Your instructions —
Copy out, from the entries below, each line that holds the string "blau".

(Stored entries)

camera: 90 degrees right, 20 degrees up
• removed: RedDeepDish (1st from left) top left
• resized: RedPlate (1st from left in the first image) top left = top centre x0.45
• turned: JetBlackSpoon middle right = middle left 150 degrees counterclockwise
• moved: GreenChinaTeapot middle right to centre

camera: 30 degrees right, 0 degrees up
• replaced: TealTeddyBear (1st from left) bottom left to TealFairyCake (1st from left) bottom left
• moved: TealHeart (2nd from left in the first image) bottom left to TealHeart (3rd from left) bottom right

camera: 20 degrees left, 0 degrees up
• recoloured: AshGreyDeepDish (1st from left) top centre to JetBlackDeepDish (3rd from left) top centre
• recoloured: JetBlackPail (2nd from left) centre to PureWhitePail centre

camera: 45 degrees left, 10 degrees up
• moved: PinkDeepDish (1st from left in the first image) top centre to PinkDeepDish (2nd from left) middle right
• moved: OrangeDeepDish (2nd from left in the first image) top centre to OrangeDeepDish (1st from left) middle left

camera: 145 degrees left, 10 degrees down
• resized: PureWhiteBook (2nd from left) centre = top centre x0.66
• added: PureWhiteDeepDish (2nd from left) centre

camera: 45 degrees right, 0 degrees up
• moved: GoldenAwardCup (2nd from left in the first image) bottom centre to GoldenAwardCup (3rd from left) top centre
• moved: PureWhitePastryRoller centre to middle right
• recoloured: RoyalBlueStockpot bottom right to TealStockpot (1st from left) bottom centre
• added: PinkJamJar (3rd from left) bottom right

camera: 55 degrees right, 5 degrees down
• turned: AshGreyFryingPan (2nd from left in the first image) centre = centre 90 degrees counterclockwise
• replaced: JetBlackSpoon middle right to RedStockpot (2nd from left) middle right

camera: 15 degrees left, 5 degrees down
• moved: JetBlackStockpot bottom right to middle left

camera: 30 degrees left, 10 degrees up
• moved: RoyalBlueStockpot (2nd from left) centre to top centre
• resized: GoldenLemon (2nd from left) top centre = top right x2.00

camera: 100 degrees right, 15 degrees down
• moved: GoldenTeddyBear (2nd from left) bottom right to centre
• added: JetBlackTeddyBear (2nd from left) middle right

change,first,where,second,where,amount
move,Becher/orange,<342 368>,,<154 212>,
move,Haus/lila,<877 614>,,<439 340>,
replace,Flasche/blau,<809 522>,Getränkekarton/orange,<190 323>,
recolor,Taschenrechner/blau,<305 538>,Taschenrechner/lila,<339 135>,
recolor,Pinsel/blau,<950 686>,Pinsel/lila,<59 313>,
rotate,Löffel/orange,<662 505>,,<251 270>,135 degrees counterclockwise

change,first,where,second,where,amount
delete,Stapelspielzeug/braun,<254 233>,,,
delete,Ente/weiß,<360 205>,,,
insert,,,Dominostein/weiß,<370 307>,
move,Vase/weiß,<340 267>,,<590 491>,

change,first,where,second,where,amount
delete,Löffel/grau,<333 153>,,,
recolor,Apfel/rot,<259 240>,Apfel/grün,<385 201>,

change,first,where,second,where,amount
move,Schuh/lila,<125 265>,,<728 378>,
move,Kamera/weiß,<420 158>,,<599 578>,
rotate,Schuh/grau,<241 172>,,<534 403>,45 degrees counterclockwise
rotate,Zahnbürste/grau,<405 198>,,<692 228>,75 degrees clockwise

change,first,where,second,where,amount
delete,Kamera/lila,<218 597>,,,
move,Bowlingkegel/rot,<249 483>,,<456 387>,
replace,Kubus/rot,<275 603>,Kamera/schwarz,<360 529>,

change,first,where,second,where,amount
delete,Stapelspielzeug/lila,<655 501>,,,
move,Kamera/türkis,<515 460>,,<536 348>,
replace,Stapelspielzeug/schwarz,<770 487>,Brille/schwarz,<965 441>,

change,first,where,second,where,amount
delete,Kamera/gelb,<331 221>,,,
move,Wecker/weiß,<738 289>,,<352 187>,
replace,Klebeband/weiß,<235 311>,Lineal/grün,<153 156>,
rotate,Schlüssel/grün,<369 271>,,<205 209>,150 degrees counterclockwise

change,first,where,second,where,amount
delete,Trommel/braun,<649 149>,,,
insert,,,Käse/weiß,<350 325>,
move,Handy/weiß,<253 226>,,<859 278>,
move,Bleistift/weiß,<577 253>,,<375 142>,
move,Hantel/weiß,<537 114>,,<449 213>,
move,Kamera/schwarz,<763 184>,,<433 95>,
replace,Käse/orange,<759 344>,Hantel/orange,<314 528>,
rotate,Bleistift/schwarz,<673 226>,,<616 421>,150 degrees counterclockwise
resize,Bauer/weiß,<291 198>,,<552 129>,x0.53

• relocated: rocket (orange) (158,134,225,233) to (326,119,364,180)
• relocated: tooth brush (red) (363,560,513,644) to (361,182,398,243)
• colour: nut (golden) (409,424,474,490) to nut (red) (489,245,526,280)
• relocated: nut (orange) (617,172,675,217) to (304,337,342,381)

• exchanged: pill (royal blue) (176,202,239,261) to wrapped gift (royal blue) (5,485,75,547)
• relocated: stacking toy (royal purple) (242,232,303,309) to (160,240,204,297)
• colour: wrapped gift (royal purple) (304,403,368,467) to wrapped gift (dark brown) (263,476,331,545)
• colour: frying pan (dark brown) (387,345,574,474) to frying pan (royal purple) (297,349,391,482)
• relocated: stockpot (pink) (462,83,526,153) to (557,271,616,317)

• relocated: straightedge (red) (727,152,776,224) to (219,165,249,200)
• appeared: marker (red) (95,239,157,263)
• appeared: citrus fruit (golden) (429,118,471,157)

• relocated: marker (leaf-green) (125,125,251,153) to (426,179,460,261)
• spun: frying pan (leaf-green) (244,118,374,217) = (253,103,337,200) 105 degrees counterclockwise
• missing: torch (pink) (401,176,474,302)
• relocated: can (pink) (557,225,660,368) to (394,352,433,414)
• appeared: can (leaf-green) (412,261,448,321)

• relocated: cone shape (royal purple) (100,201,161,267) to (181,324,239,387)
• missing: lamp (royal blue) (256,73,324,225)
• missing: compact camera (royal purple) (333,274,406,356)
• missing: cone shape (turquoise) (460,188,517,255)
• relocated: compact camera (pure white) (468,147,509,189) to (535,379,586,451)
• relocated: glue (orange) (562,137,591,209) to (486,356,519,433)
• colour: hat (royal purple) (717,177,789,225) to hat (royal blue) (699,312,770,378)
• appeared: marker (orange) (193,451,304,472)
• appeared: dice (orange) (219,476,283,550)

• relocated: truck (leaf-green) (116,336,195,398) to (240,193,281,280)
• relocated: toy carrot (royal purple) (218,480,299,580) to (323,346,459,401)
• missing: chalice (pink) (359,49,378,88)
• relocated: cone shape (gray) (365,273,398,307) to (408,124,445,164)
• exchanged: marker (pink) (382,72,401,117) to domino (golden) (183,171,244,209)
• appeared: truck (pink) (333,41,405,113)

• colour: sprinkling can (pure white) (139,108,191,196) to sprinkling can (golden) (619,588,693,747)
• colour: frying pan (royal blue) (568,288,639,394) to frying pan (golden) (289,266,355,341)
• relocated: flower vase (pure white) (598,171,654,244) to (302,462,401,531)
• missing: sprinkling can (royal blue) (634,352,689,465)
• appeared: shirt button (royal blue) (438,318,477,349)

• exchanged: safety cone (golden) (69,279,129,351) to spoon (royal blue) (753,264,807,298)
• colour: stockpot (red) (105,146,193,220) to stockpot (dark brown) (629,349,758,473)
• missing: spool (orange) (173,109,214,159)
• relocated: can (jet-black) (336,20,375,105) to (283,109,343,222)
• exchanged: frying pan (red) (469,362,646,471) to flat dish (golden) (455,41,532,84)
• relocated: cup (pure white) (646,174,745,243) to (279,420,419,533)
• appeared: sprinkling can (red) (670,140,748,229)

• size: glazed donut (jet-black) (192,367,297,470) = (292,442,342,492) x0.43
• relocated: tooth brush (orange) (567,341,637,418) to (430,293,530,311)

Exercise output —
replace,Flasche/blau,<809 522>,Getränkekarton/orange,<190 323>,
recolor,Taschenrechner/blau,<305 538>,Taschenrechner/lila,<339 135>,
recolor,Pinsel/blau,<950 686>,Pinsel/lila,<59 313>,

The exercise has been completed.